■ WORK ITEM
Without any of its pictures, the listing below should be output exactly.

■ DATASET EXTRACT
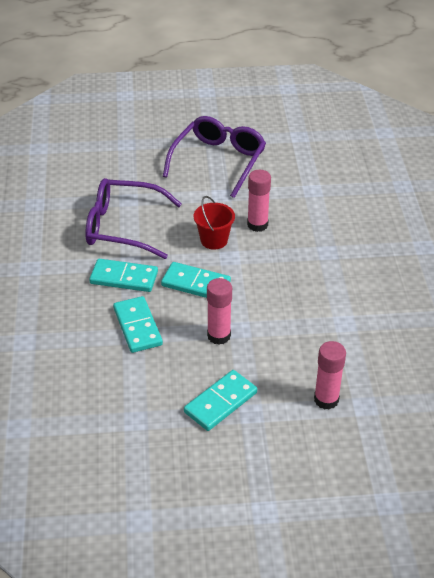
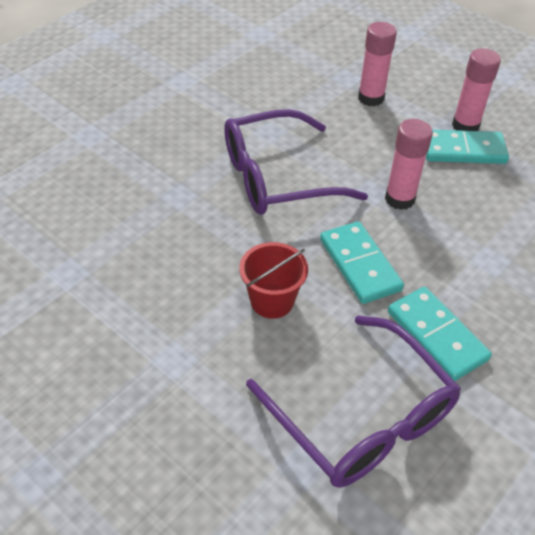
camera: 135 degrees left, 5 degrees up
(137, 326) = (477, 266): turquoise domino -> none
(219, 161) = (91, 424): purple glasses -> purple glasses (275, 177)
(257, 225) = (196, 280): pink glue stick -> pink glue stick (465, 126)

■ OUTPUT FOR THIS EXERCISE
camera: 135 degrees left, 5 degrees up
(137, 326) = (477, 266): turquoise domino -> none
(219, 161) = (91, 424): purple glasses -> purple glasses (275, 177)
(257, 225) = (196, 280): pink glue stick -> pink glue stick (465, 126)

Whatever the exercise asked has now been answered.